→ THE PROBLEM: Give the records below again exactly, and exclude each picture.

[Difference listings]
- - -
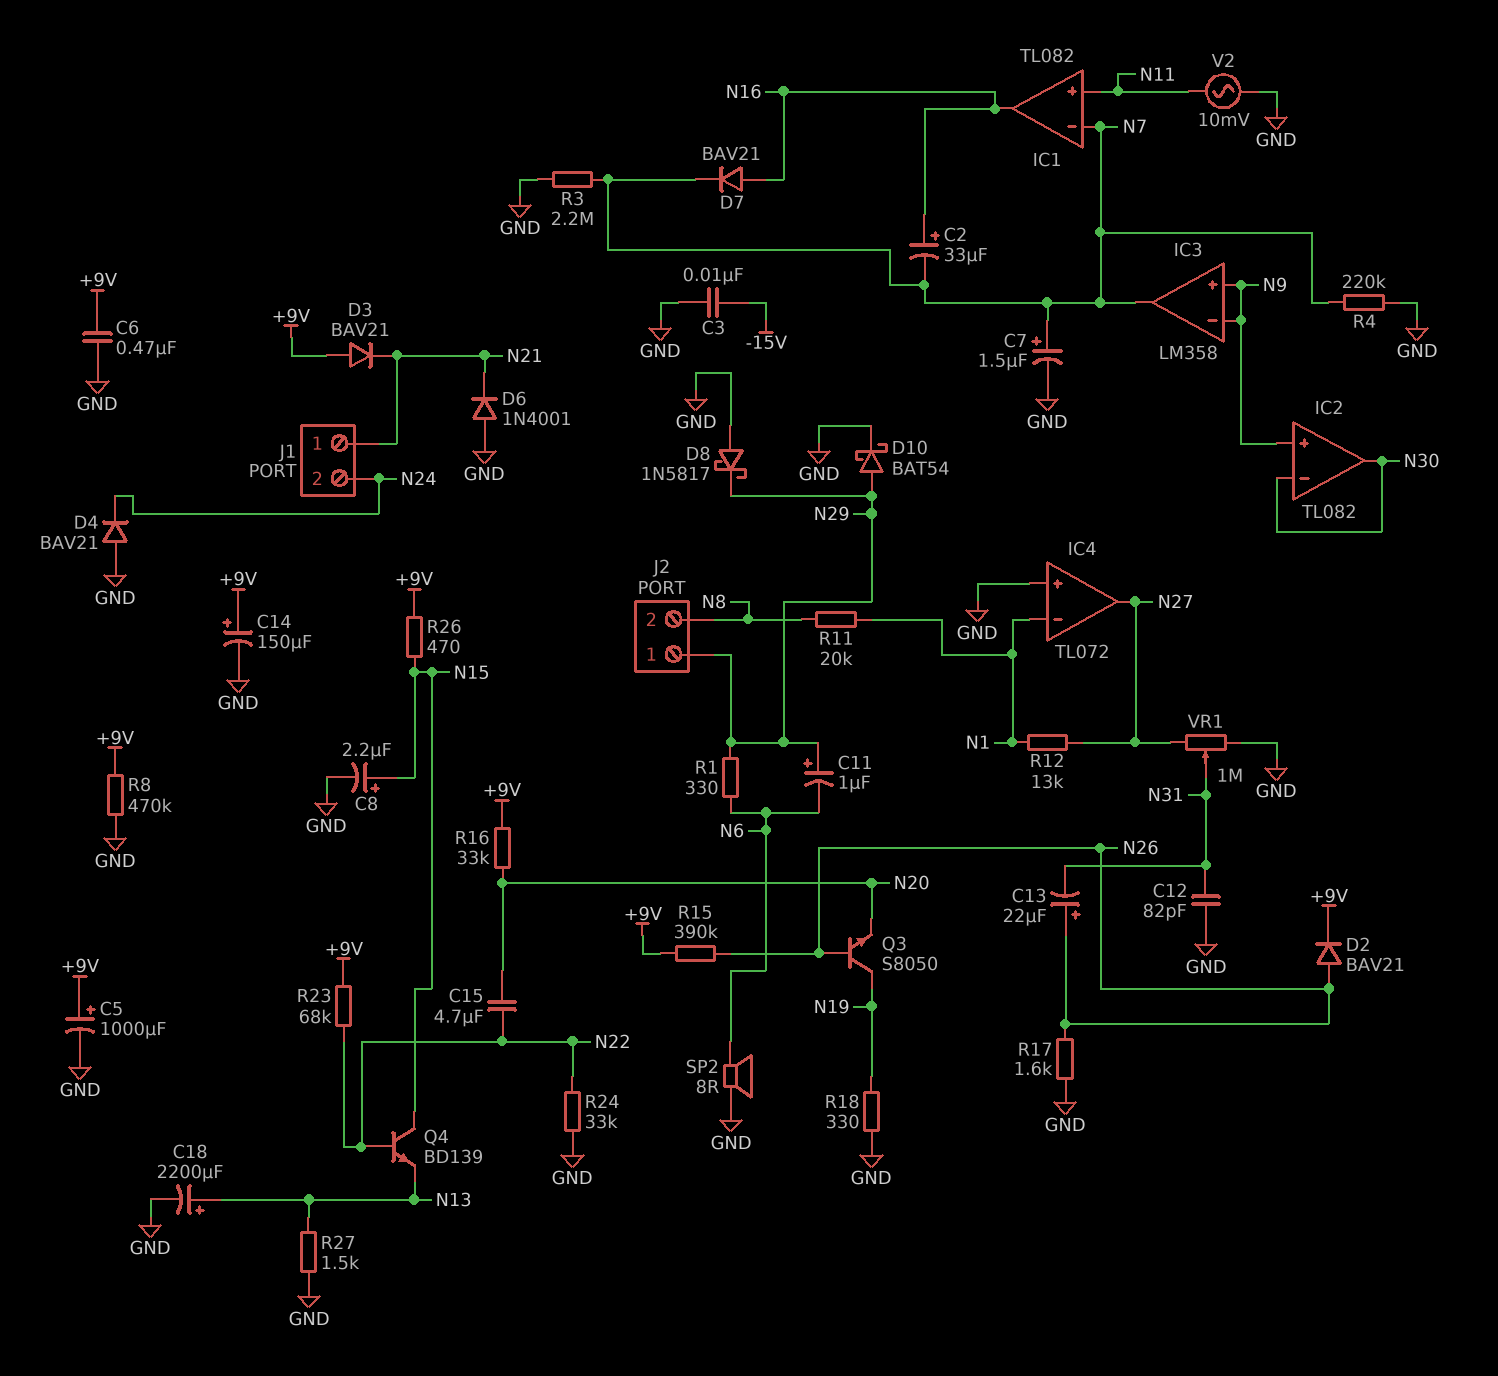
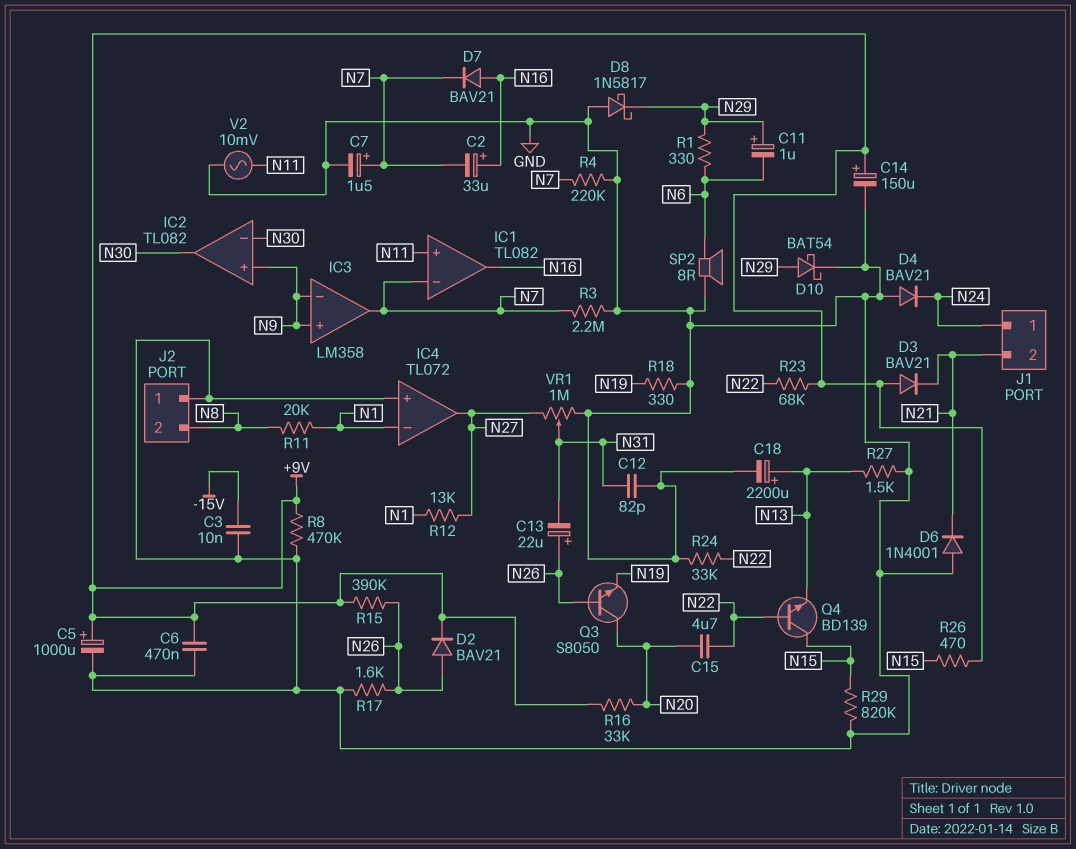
C8: 2.2uF (plus N15, minus GND) -> none
J1 pin 1: N21 -> N24
J1 pin 2: N24 -> N21
J2 pin 1: N29 -> GND
Q3: NPN S8050 (B N26, C N19, E N20) -> NPN S8050 (B N26, C N20, E N19)
R29: none -> 820k (GND, N15)

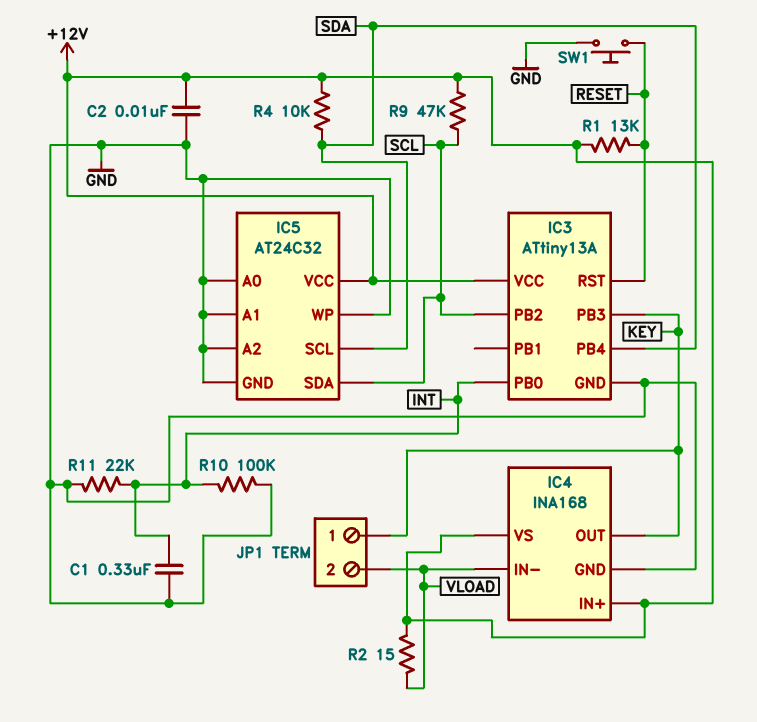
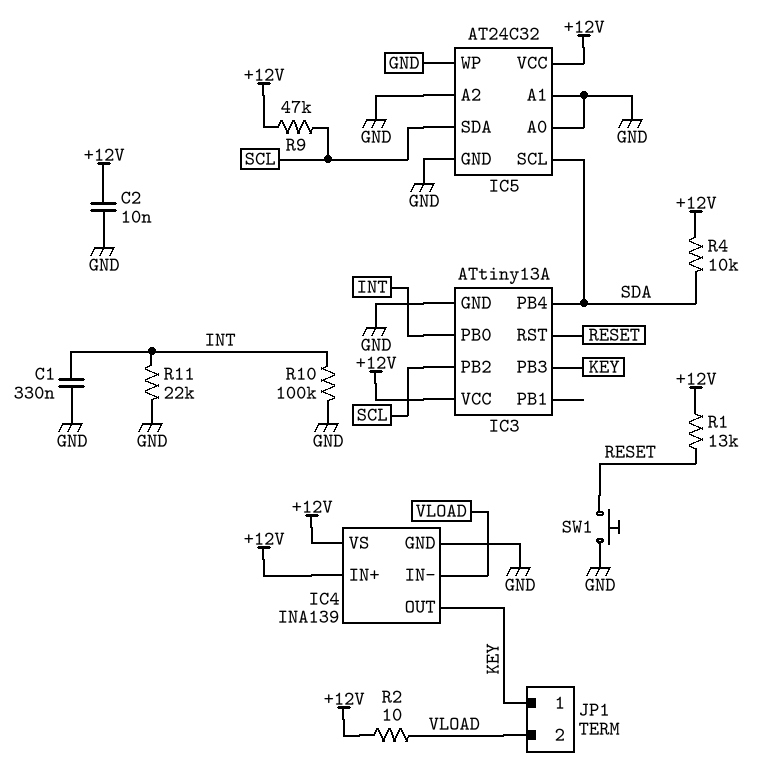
IC4: INA168 -> INA139
R2: 15 (+12V, VLOAD) -> 10 (+12V, VLOAD)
- - -
→ RESPONSE BOX:
C8: 2.2uF (plus N15, minus GND) -> none
J1 pin 1: N21 -> N24
J1 pin 2: N24 -> N21
J2 pin 1: N29 -> GND
Q3: NPN S8050 (B N26, C N19, E N20) -> NPN S8050 (B N26, C N20, E N19)
R29: none -> 820k (GND, N15)

IC4: INA168 -> INA139
R2: 15 (+12V, VLOAD) -> 10 (+12V, VLOAD)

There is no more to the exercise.